--- Work request ---
In the data below, find the line that contains "black pentagon: moved 8 px right, 2 px down" and the line that contains "blue pentagon at". Copy both, plus every line between them, exactly.

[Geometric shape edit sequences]

□ □ □ □ □ □ □

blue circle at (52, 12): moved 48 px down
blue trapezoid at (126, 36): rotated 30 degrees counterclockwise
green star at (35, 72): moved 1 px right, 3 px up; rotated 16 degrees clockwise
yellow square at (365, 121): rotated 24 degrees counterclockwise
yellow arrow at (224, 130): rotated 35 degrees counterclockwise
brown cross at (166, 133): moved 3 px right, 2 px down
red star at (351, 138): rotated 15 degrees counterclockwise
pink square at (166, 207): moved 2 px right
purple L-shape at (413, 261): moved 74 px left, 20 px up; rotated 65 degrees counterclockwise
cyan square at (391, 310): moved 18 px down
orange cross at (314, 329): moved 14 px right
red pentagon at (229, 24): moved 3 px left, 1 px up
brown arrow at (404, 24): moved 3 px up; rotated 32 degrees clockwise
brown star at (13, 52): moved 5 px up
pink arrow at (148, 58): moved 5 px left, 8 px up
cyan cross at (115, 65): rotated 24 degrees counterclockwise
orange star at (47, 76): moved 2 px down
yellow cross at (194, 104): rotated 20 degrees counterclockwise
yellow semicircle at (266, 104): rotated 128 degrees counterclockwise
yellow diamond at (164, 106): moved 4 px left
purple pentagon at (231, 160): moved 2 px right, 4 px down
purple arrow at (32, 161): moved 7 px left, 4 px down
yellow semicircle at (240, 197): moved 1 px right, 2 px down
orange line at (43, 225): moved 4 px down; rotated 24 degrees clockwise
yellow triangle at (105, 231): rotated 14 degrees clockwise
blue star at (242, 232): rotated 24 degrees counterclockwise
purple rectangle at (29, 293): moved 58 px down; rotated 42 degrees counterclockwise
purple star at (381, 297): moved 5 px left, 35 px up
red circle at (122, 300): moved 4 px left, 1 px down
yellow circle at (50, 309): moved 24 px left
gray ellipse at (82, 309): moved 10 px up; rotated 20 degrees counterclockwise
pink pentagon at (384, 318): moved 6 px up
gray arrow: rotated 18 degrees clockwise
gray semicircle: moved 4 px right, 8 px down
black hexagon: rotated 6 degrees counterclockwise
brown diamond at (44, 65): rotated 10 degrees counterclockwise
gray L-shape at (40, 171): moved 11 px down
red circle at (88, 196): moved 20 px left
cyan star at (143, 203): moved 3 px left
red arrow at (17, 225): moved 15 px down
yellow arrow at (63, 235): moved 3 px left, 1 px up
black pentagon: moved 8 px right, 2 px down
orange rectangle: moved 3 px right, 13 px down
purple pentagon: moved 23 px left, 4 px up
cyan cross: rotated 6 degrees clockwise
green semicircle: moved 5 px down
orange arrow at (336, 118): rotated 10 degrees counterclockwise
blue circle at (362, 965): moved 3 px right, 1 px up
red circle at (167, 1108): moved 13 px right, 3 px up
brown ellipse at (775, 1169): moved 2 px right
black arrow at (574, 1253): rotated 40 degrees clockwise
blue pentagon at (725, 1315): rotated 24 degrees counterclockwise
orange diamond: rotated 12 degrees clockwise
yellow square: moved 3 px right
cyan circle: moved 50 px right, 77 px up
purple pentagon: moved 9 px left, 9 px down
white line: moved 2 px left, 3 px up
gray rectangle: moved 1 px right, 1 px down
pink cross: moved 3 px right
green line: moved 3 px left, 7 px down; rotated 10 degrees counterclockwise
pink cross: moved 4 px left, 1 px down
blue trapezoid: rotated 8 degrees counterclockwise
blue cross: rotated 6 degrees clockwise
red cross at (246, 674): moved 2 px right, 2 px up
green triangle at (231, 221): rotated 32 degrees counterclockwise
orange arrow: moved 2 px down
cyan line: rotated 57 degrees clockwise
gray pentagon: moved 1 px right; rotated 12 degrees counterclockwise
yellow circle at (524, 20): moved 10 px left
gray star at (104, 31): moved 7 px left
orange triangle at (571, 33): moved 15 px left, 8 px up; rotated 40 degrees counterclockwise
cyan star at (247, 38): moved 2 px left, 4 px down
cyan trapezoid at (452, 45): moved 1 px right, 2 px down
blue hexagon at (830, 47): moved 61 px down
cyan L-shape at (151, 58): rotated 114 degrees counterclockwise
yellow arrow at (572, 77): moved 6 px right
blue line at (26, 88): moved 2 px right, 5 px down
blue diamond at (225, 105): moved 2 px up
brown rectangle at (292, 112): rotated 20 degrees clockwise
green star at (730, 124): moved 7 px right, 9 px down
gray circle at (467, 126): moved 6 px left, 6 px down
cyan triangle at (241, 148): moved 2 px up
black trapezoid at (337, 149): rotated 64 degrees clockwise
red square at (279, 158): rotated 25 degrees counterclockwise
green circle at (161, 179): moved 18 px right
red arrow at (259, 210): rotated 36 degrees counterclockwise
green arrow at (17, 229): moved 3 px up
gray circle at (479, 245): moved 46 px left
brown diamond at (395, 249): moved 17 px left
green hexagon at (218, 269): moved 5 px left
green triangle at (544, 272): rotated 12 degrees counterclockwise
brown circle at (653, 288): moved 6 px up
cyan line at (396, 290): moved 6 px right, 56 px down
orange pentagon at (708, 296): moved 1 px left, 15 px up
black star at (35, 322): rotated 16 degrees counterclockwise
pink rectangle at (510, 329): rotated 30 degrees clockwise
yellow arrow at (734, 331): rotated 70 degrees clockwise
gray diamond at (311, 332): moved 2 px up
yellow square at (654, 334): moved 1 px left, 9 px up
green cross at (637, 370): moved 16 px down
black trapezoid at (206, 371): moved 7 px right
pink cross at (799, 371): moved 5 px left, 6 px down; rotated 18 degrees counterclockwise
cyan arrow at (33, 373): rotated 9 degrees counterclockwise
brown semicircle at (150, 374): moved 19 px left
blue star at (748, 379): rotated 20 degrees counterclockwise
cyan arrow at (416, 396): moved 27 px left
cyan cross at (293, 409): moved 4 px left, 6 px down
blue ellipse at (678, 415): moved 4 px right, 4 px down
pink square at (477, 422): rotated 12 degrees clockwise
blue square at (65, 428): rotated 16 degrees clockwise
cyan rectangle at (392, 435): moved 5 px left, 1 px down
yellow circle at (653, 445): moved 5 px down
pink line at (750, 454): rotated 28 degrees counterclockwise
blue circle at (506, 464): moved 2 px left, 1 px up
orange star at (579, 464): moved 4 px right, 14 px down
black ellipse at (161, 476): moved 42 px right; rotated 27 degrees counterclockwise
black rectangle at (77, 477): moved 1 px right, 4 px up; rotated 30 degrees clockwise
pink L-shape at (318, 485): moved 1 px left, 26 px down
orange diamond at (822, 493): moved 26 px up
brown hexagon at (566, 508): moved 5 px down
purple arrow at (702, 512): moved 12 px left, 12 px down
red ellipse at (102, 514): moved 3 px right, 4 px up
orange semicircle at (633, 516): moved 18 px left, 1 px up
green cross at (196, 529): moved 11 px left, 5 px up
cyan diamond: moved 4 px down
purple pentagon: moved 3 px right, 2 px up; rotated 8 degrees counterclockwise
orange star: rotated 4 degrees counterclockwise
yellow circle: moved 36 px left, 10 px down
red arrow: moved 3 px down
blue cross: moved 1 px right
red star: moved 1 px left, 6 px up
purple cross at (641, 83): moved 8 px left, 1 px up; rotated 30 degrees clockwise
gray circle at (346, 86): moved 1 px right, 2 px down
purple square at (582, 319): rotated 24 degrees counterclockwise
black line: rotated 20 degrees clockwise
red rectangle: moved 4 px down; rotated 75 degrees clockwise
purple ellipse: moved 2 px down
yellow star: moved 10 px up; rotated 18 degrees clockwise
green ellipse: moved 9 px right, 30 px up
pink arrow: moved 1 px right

□ □ □ □ □ □ □

--- Output for this task ---
black pentagon: moved 8 px right, 2 px down
orange rectangle: moved 3 px right, 13 px down
purple pentagon: moved 23 px left, 4 px up
cyan cross: rotated 6 degrees clockwise
green semicircle: moved 5 px down
orange arrow at (336, 118): rotated 10 degrees counterclockwise
blue circle at (362, 965): moved 3 px right, 1 px up
red circle at (167, 1108): moved 13 px right, 3 px up
brown ellipse at (775, 1169): moved 2 px right
black arrow at (574, 1253): rotated 40 degrees clockwise
blue pentagon at (725, 1315): rotated 24 degrees counterclockwise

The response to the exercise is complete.